RECORDS FOR THE EXERCISE: Begin

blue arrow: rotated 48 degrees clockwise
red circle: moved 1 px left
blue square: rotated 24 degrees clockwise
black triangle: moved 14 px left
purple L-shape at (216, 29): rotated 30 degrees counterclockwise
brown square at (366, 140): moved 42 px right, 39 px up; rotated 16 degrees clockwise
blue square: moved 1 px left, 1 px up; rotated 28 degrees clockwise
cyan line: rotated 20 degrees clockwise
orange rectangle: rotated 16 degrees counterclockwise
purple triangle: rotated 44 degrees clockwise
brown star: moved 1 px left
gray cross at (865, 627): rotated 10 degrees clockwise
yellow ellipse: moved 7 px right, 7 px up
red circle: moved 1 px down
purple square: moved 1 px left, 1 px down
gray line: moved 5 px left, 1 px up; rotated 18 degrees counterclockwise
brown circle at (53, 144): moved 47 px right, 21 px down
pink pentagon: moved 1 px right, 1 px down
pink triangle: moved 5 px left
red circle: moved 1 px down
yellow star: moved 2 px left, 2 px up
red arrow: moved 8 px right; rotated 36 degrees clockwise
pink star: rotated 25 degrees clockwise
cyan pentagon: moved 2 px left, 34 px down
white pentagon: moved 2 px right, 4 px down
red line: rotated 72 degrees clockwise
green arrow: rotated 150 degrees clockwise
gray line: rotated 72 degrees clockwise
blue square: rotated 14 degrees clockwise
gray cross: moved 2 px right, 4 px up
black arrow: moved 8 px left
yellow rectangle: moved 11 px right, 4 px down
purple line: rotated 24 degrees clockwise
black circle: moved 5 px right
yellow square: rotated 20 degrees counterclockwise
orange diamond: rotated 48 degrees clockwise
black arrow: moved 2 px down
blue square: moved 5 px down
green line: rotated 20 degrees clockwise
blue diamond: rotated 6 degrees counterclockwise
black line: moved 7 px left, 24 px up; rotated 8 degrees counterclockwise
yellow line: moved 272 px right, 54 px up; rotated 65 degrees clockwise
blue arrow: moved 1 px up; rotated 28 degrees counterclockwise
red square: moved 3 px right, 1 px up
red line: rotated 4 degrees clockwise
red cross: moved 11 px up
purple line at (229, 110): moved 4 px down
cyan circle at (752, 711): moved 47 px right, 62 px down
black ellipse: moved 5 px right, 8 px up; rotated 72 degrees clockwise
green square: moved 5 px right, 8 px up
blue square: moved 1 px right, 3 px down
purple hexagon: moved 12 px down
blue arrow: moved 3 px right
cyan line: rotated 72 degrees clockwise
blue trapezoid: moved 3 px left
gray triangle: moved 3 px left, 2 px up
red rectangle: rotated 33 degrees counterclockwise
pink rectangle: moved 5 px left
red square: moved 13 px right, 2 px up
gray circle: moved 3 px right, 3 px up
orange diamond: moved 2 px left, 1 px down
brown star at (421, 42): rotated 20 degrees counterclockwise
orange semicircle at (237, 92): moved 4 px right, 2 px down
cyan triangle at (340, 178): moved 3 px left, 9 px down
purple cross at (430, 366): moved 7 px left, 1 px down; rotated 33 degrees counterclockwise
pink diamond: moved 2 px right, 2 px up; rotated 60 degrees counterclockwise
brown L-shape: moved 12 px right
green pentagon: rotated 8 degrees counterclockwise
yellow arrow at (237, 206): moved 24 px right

RECORDS FOR THE EXERCISE: End

This exercise calls for every record to be restated word for word.

blue arrow: rotated 48 degrees clockwise
red circle: moved 1 px left
blue square: rotated 24 degrees clockwise
black triangle: moved 14 px left
purple L-shape at (216, 29): rotated 30 degrees counterclockwise
brown square at (366, 140): moved 42 px right, 39 px up; rotated 16 degrees clockwise
blue square: moved 1 px left, 1 px up; rotated 28 degrees clockwise
cyan line: rotated 20 degrees clockwise
orange rectangle: rotated 16 degrees counterclockwise
purple triangle: rotated 44 degrees clockwise
brown star: moved 1 px left
gray cross at (865, 627): rotated 10 degrees clockwise
yellow ellipse: moved 7 px right, 7 px up
red circle: moved 1 px down
purple square: moved 1 px left, 1 px down
gray line: moved 5 px left, 1 px up; rotated 18 degrees counterclockwise
brown circle at (53, 144): moved 47 px right, 21 px down
pink pentagon: moved 1 px right, 1 px down
pink triangle: moved 5 px left
red circle: moved 1 px down
yellow star: moved 2 px left, 2 px up
red arrow: moved 8 px right; rotated 36 degrees clockwise
pink star: rotated 25 degrees clockwise
cyan pentagon: moved 2 px left, 34 px down
white pentagon: moved 2 px right, 4 px down
red line: rotated 72 degrees clockwise
green arrow: rotated 150 degrees clockwise
gray line: rotated 72 degrees clockwise
blue square: rotated 14 degrees clockwise
gray cross: moved 2 px right, 4 px up
black arrow: moved 8 px left
yellow rectangle: moved 11 px right, 4 px down
purple line: rotated 24 degrees clockwise
black circle: moved 5 px right
yellow square: rotated 20 degrees counterclockwise
orange diamond: rotated 48 degrees clockwise
black arrow: moved 2 px down
blue square: moved 5 px down
green line: rotated 20 degrees clockwise
blue diamond: rotated 6 degrees counterclockwise
black line: moved 7 px left, 24 px up; rotated 8 degrees counterclockwise
yellow line: moved 272 px right, 54 px up; rotated 65 degrees clockwise
blue arrow: moved 1 px up; rotated 28 degrees counterclockwise
red square: moved 3 px right, 1 px up
red line: rotated 4 degrees clockwise
red cross: moved 11 px up
purple line at (229, 110): moved 4 px down
cyan circle at (752, 711): moved 47 px right, 62 px down
black ellipse: moved 5 px right, 8 px up; rotated 72 degrees clockwise
green square: moved 5 px right, 8 px up
blue square: moved 1 px right, 3 px down
purple hexagon: moved 12 px down
blue arrow: moved 3 px right
cyan line: rotated 72 degrees clockwise
blue trapezoid: moved 3 px left
gray triangle: moved 3 px left, 2 px up
red rectangle: rotated 33 degrees counterclockwise
pink rectangle: moved 5 px left
red square: moved 13 px right, 2 px up
gray circle: moved 3 px right, 3 px up
orange diamond: moved 2 px left, 1 px down
brown star at (421, 42): rotated 20 degrees counterclockwise
orange semicircle at (237, 92): moved 4 px right, 2 px down
cyan triangle at (340, 178): moved 3 px left, 9 px down
purple cross at (430, 366): moved 7 px left, 1 px down; rotated 33 degrees counterclockwise
pink diamond: moved 2 px right, 2 px up; rotated 60 degrees counterclockwise
brown L-shape: moved 12 px right
green pentagon: rotated 8 degrees counterclockwise
yellow arrow at (237, 206): moved 24 px right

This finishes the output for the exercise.